◆ **Activity**
Scan the data below and copy each line where "none" occurs.

◆ **Data section**
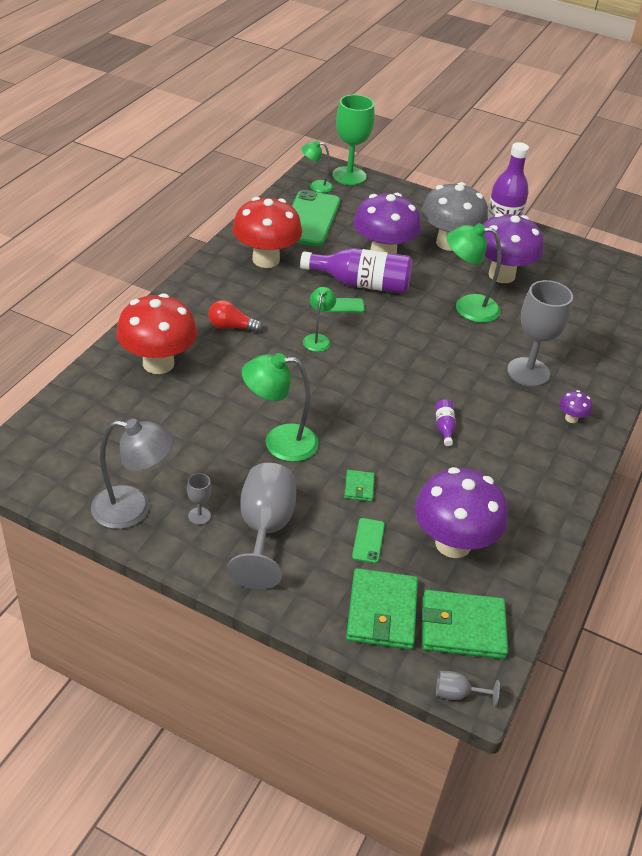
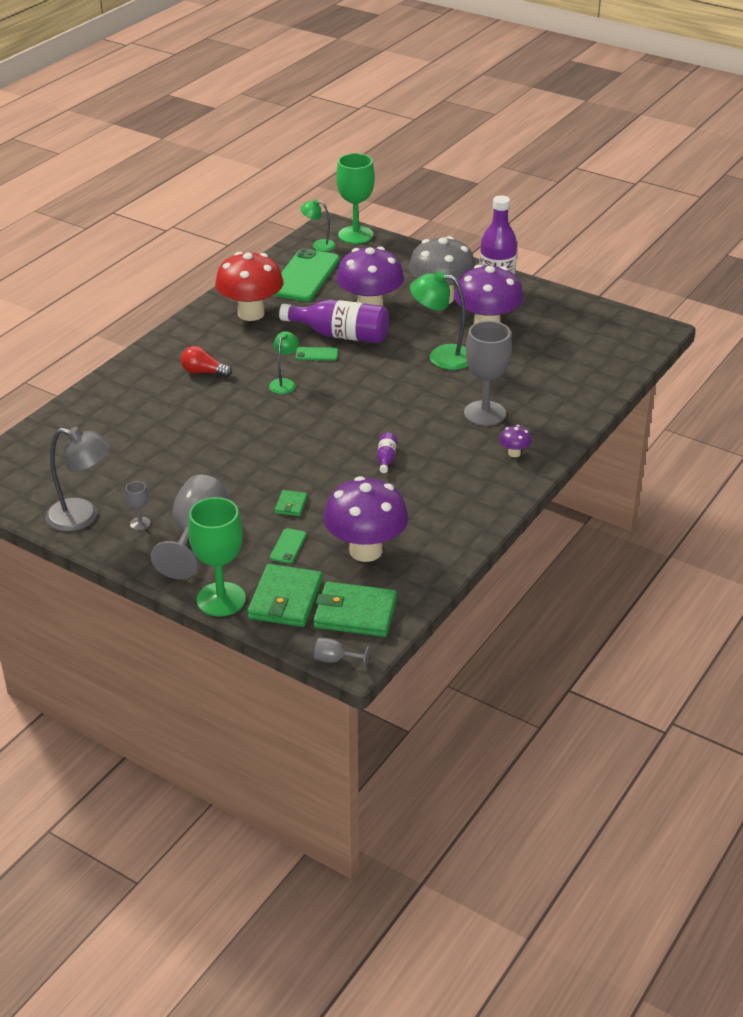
camera: 10 degrees right, 5 degrees down
red mushroom [116,293,197,374] -> none
green lamp [242,353,319,462] -> none
none -> green goblet [188,497,246,617]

◆ **Expected answer**
red mushroom [116,293,197,374] -> none
green lamp [242,353,319,462] -> none
none -> green goblet [188,497,246,617]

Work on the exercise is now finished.